## AVAILABLE DATA:
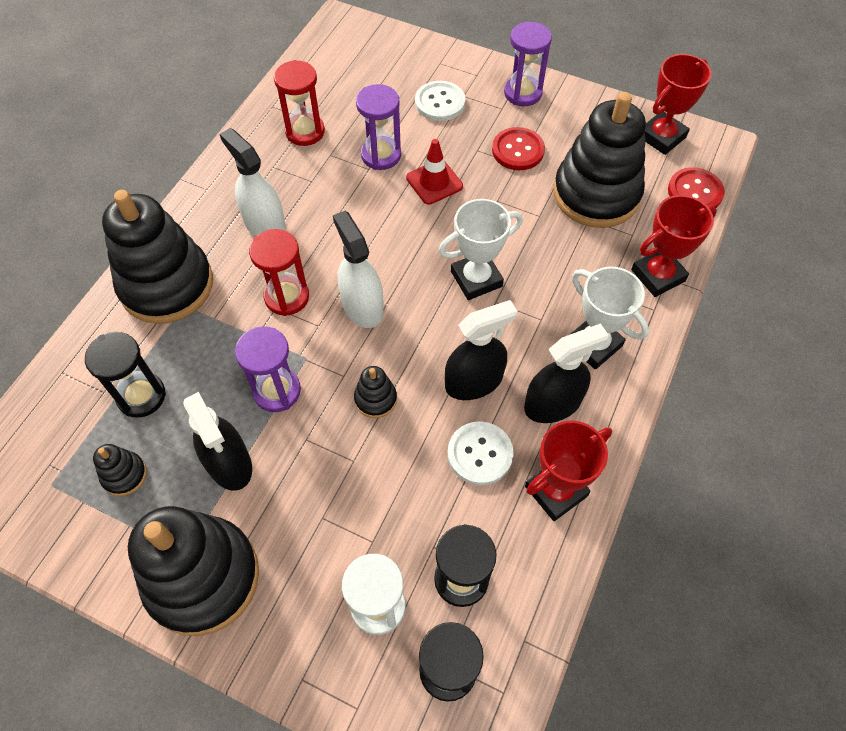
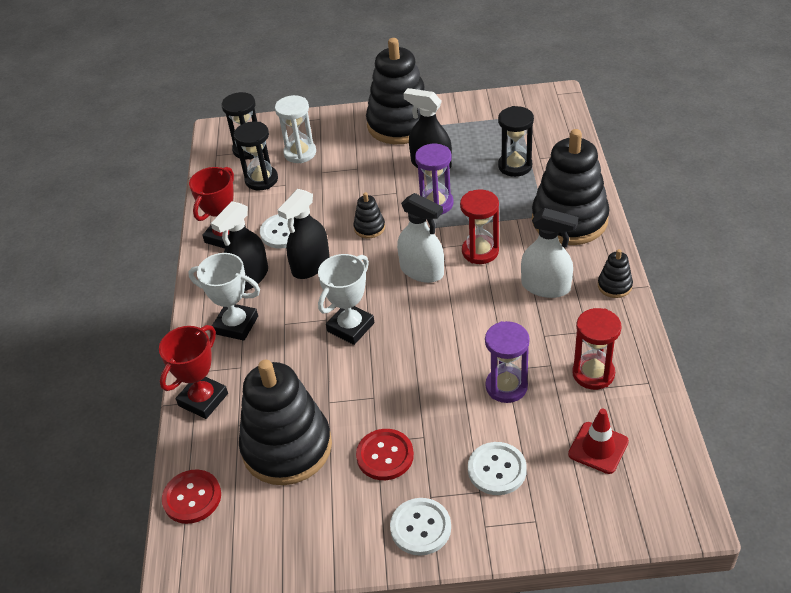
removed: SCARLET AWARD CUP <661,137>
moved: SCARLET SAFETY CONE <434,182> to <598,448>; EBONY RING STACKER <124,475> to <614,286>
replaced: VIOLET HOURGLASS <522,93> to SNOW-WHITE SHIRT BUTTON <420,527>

## TASK DESCRIPTION:
What lines of the material contain "SCARLET"? Show them.

## ANSWER TO THIS EXERCISE:
removed: SCARLET AWARD CUP <661,137>
moved: SCARLET SAFETY CONE <434,182> to <598,448>; EBONY RING STACKER <124,475> to <614,286>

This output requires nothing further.